(WHAT IS NEEDED)
Output the line containing "gone | EmeraldHammer", then every remaining line of the entries below, exactly as written and with no other text.

Stored items:
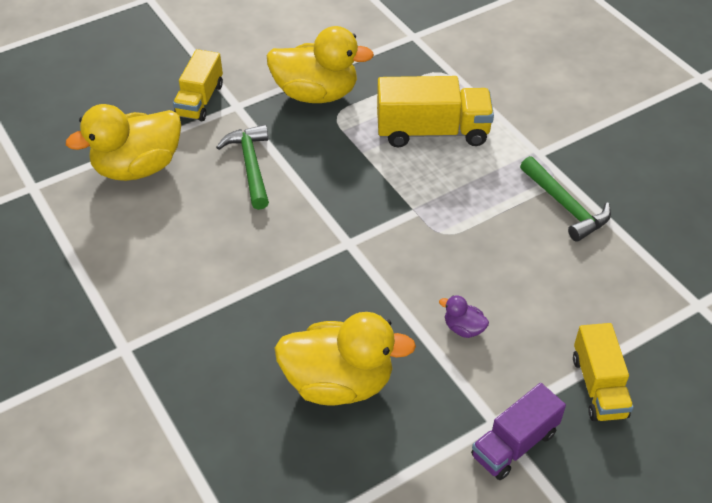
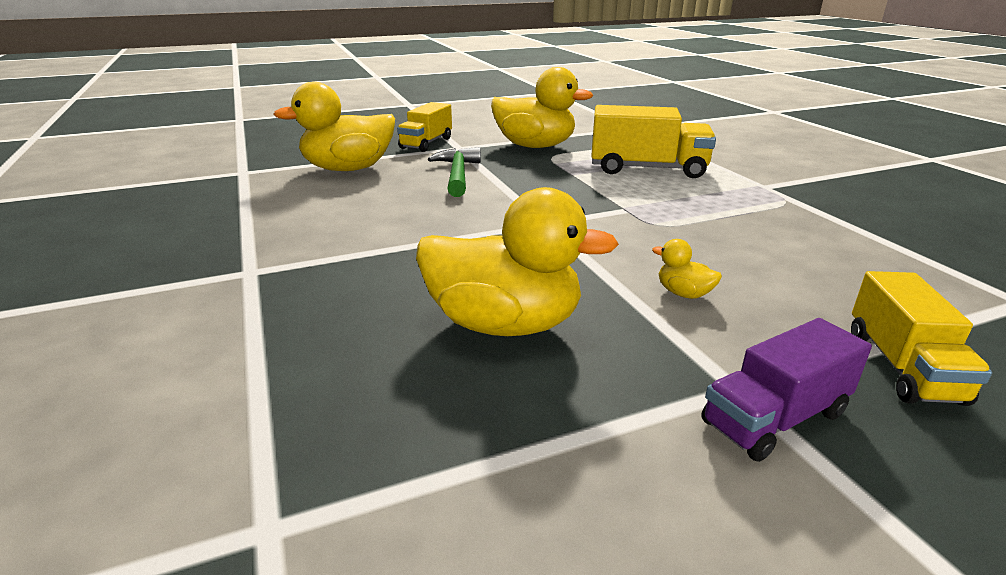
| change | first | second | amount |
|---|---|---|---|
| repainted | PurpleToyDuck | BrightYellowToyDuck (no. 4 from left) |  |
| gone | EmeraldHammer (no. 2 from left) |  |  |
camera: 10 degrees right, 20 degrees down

(THE ANSWER)
| gone | EmeraldHammer (no. 2 from left) |  |  |
camera: 10 degrees right, 20 degrees down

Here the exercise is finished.